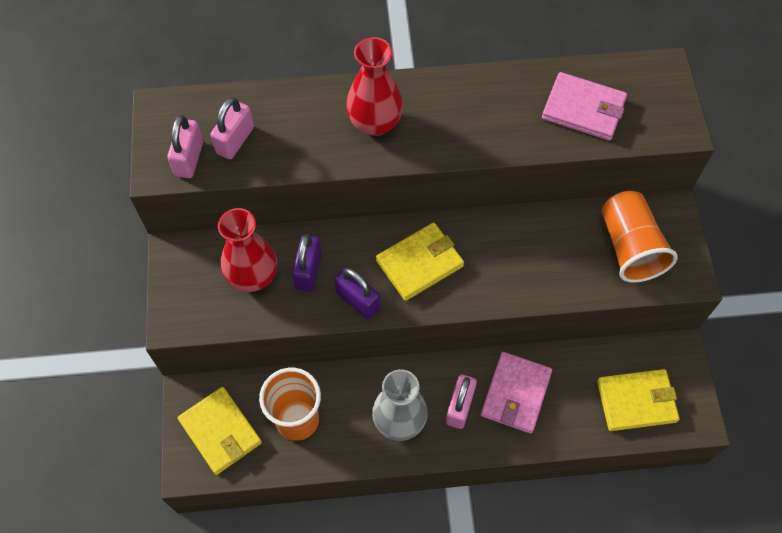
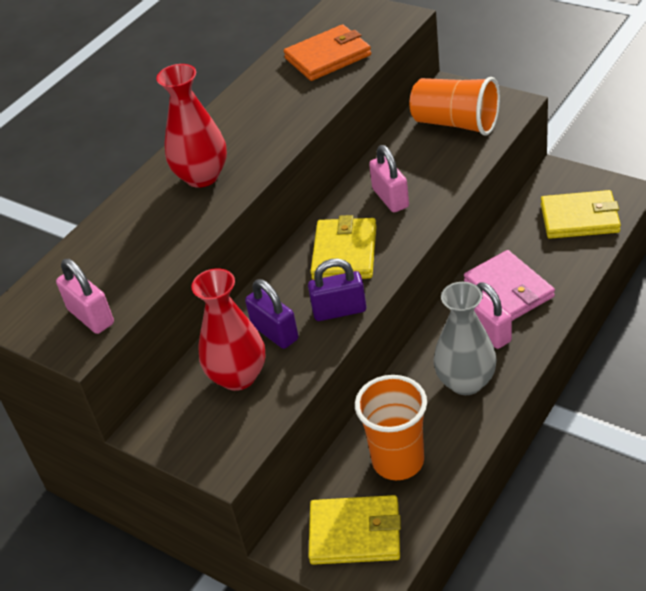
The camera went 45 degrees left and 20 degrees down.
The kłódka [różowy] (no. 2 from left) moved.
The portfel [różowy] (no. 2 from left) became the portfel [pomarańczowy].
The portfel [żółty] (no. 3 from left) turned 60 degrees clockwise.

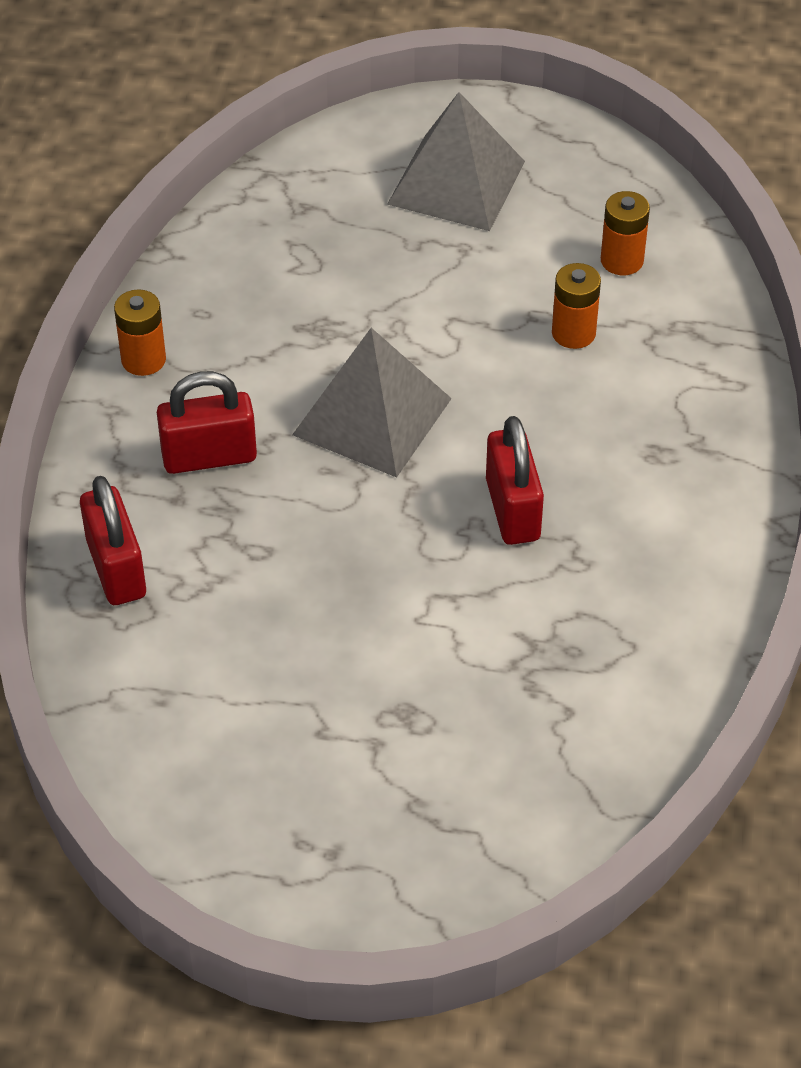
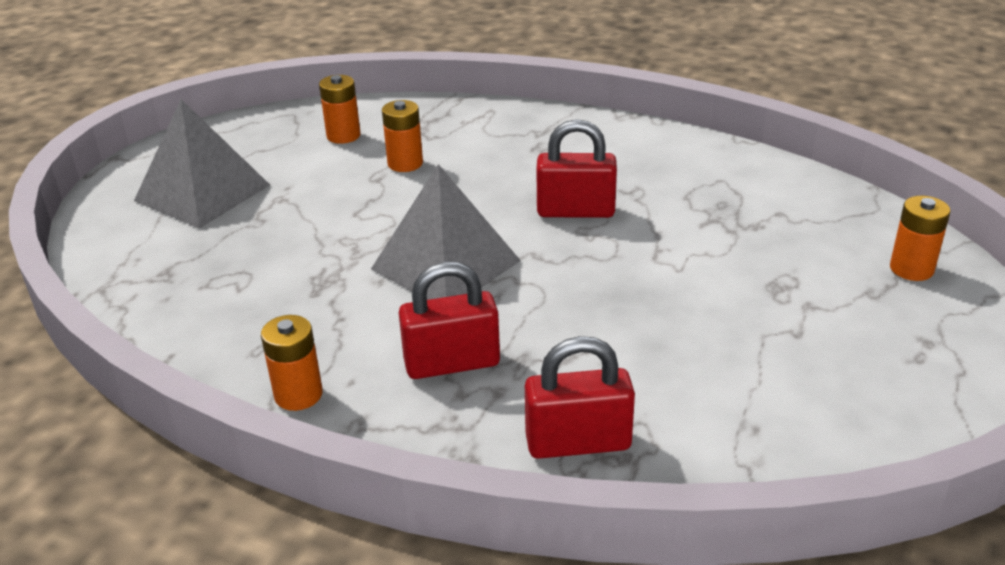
The camera went 75 degrees left and 15 degrees down.
The kłódka [czerwony] (no. 2 from left in the first image) turned 75 degrees clockwise.
The bateria [pomarańczowy] (no. 4 from left) appeared.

PROBLEM REQUIREMENTS: Reproduce exactly, without any picture, the lines from the one bearing "The portfel [żółty]" to the last line of the records above.

REPLY TO THE TASK:
The portfel [żółty] (no. 3 from left) turned 60 degrees clockwise.

The camera went 75 degrees left and 15 degrees down.
The kłódka [czerwony] (no. 2 from left in the first image) turned 75 degrees clockwise.
The bateria [pomarańczowy] (no. 4 from left) appeared.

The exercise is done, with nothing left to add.